INPUT MATERIAL:

● ● ● ● ●

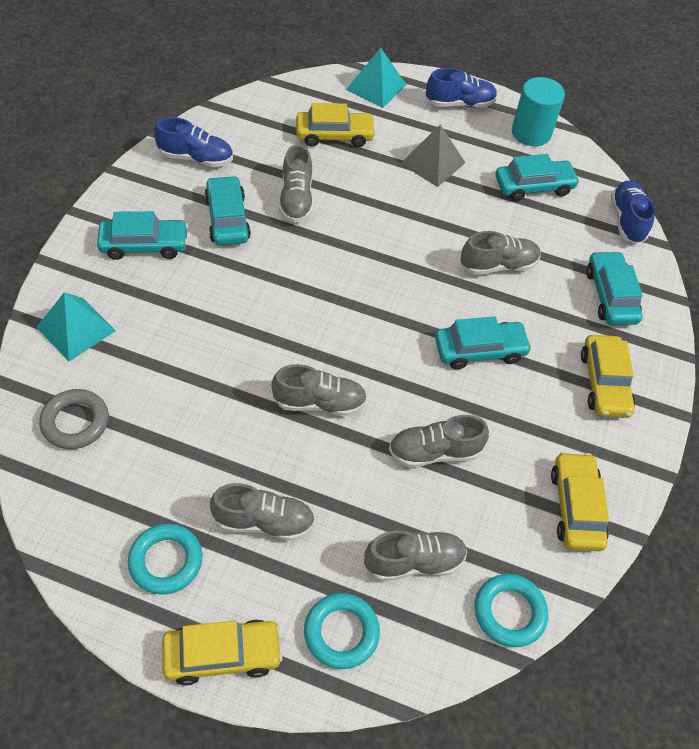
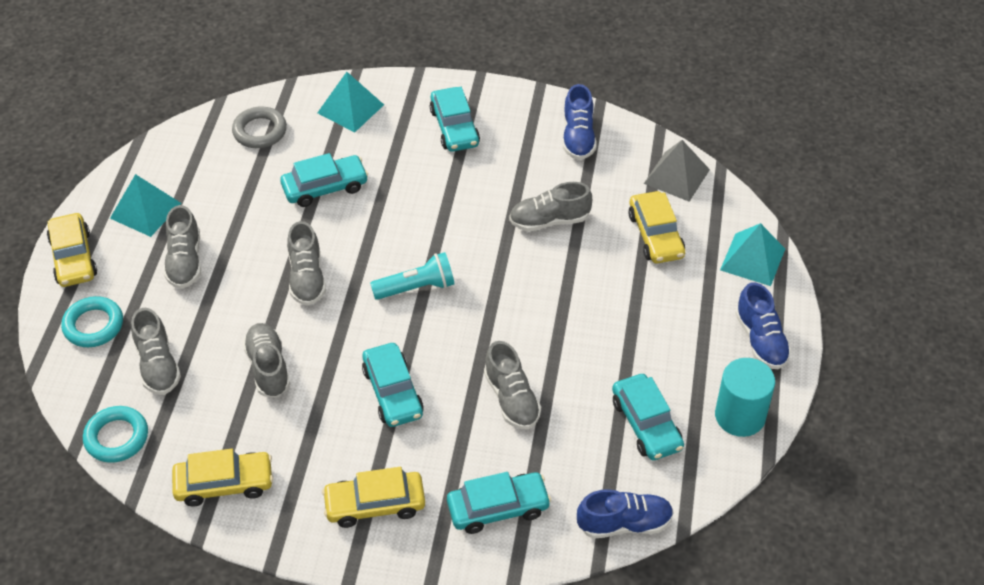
camera: 85 degrees right, 5 degrees down
turquoise ring [128,524,202,595] -> turquoise pyramid [110,174,182,237]
turquoise car [204,176,251,246] -> turquoise car moved to [280,153,368,207]
grey pyramid [400,124,466,187] -> grey pyramid moved to [644,140,710,202]
none -> turquoise flashlight [370,252,454,300]

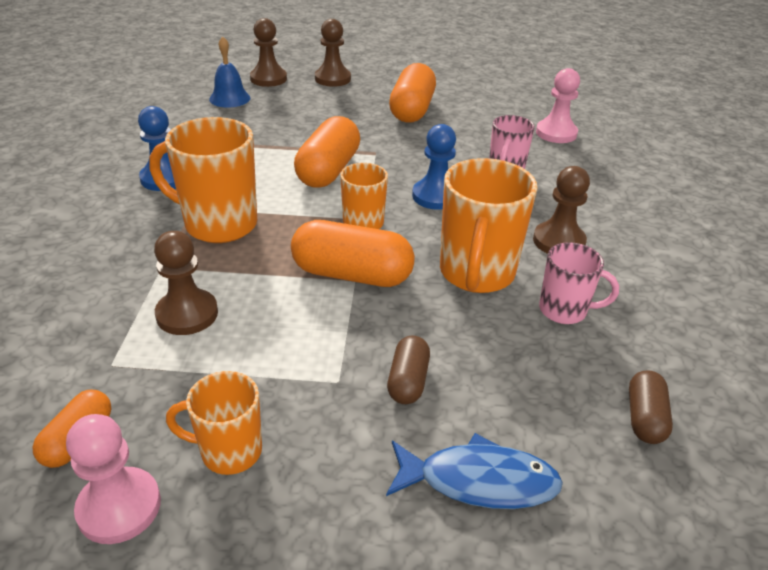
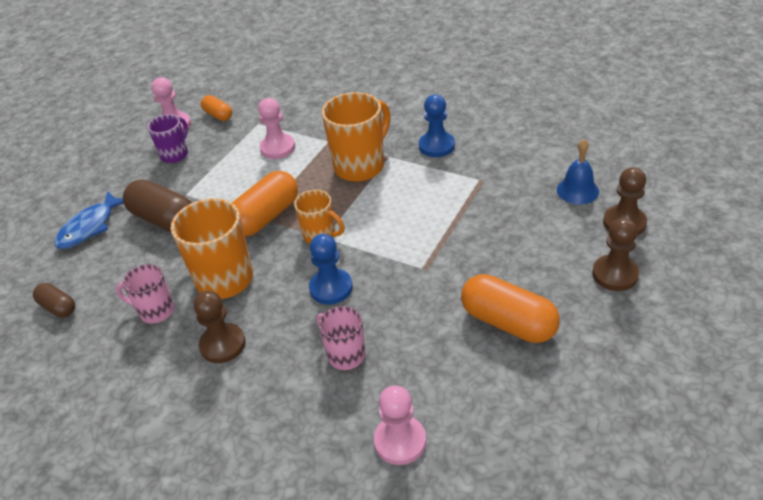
camera: 120 degrees right, 5 degrees up
brown pawn [154,231,218,335] -> pink pawn [258,98,295,159]
orange mug [166,371,262,475] -> purple mug [147,114,188,163]
orange capsule [294,116,360,188] -> none
brown capsule [387,336,430,404] -> brown capsule [123,179,192,232], size x1.82
pink mug [539,242,619,324] -> pink mug turned 60 degrees clockwise [116,264,174,324]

● ● ● ● ●

WORK TO BE COMPLETED:
Reproduce the listing exactly, minus its pictures.

SOLUTION:
camera: 85 degrees right, 5 degrees down
turquoise ring [128,524,202,595] -> turquoise pyramid [110,174,182,237]
turquoise car [204,176,251,246] -> turquoise car moved to [280,153,368,207]
grey pyramid [400,124,466,187] -> grey pyramid moved to [644,140,710,202]
none -> turquoise flashlight [370,252,454,300]

camera: 120 degrees right, 5 degrees up
brown pawn [154,231,218,335] -> pink pawn [258,98,295,159]
orange mug [166,371,262,475] -> purple mug [147,114,188,163]
orange capsule [294,116,360,188] -> none
brown capsule [387,336,430,404] -> brown capsule [123,179,192,232], size x1.82
pink mug [539,242,619,324] -> pink mug turned 60 degrees clockwise [116,264,174,324]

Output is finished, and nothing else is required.